Word for word, reproduce the data that follows.

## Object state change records

========================

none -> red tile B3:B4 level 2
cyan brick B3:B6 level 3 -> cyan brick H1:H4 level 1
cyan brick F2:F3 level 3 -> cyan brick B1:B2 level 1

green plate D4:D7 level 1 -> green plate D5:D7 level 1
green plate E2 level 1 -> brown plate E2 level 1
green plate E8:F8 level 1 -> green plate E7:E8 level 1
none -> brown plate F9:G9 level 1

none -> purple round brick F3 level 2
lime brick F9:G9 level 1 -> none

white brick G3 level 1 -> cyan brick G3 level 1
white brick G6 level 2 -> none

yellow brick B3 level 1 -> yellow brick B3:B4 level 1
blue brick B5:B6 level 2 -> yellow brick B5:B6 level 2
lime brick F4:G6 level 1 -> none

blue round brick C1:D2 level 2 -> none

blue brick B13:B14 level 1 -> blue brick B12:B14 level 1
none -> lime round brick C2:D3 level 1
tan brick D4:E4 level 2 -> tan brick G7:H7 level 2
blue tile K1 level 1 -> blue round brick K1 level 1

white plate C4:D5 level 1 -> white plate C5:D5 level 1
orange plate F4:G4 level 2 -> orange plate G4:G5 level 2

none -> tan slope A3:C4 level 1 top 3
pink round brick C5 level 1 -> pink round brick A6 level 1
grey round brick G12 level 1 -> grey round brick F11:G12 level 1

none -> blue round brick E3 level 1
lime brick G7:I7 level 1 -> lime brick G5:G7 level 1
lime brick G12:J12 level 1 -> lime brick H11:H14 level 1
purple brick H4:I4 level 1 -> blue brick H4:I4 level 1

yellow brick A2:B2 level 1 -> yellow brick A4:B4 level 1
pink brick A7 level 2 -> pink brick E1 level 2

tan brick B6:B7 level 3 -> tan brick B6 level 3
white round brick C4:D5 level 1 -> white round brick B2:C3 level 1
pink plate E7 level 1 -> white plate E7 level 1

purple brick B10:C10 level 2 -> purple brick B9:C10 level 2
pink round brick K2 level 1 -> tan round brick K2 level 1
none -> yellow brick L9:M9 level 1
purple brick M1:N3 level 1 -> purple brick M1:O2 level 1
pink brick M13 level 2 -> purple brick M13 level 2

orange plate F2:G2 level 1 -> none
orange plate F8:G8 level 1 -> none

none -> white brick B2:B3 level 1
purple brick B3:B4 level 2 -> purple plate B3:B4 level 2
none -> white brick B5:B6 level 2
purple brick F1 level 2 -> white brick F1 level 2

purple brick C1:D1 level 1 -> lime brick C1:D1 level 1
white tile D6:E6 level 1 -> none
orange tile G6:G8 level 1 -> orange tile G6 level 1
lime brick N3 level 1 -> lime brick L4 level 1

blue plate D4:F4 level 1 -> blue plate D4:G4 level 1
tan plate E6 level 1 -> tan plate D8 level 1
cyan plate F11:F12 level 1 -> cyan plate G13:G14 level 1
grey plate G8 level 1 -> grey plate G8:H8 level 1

========================

## WRITTEN SOLUTION
none -> red tile B3:B4 level 2
cyan brick B3:B6 level 3 -> cyan brick H1:H4 level 1
cyan brick F2:F3 level 3 -> cyan brick B1:B2 level 1

green plate D4:D7 level 1 -> green plate D5:D7 level 1
green plate E2 level 1 -> brown plate E2 level 1
green plate E8:F8 level 1 -> green plate E7:E8 level 1
none -> brown plate F9:G9 level 1

none -> purple round brick F3 level 2
lime brick F9:G9 level 1 -> none

white brick G3 level 1 -> cyan brick G3 level 1
white brick G6 level 2 -> none

yellow brick B3 level 1 -> yellow brick B3:B4 level 1
blue brick B5:B6 level 2 -> yellow brick B5:B6 level 2
lime brick F4:G6 level 1 -> none

blue round brick C1:D2 level 2 -> none

blue brick B13:B14 level 1 -> blue brick B12:B14 level 1
none -> lime round brick C2:D3 level 1
tan brick D4:E4 level 2 -> tan brick G7:H7 level 2
blue tile K1 level 1 -> blue round brick K1 level 1

white plate C4:D5 level 1 -> white plate C5:D5 level 1
orange plate F4:G4 level 2 -> orange plate G4:G5 level 2

none -> tan slope A3:C4 level 1 top 3
pink round brick C5 level 1 -> pink round brick A6 level 1
grey round brick G12 level 1 -> grey round brick F11:G12 level 1

none -> blue round brick E3 level 1
lime brick G7:I7 level 1 -> lime brick G5:G7 level 1
lime brick G12:J12 level 1 -> lime brick H11:H14 level 1
purple brick H4:I4 level 1 -> blue brick H4:I4 level 1

yellow brick A2:B2 level 1 -> yellow brick A4:B4 level 1
pink brick A7 level 2 -> pink brick E1 level 2

tan brick B6:B7 level 3 -> tan brick B6 level 3
white round brick C4:D5 level 1 -> white round brick B2:C3 level 1
pink plate E7 level 1 -> white plate E7 level 1

purple brick B10:C10 level 2 -> purple brick B9:C10 level 2
pink round brick K2 level 1 -> tan round brick K2 level 1
none -> yellow brick L9:M9 level 1
purple brick M1:N3 level 1 -> purple brick M1:O2 level 1
pink brick M13 level 2 -> purple brick M13 level 2

orange plate F2:G2 level 1 -> none
orange plate F8:G8 level 1 -> none

none -> white brick B2:B3 level 1
purple brick B3:B4 level 2 -> purple plate B3:B4 level 2
none -> white brick B5:B6 level 2
purple brick F1 level 2 -> white brick F1 level 2

purple brick C1:D1 level 1 -> lime brick C1:D1 level 1
white tile D6:E6 level 1 -> none
orange tile G6:G8 level 1 -> orange tile G6 level 1
lime brick N3 level 1 -> lime brick L4 level 1

blue plate D4:F4 level 1 -> blue plate D4:G4 level 1
tan plate E6 level 1 -> tan plate D8 level 1
cyan plate F11:F12 level 1 -> cyan plate G13:G14 level 1
grey plate G8 level 1 -> grey plate G8:H8 level 1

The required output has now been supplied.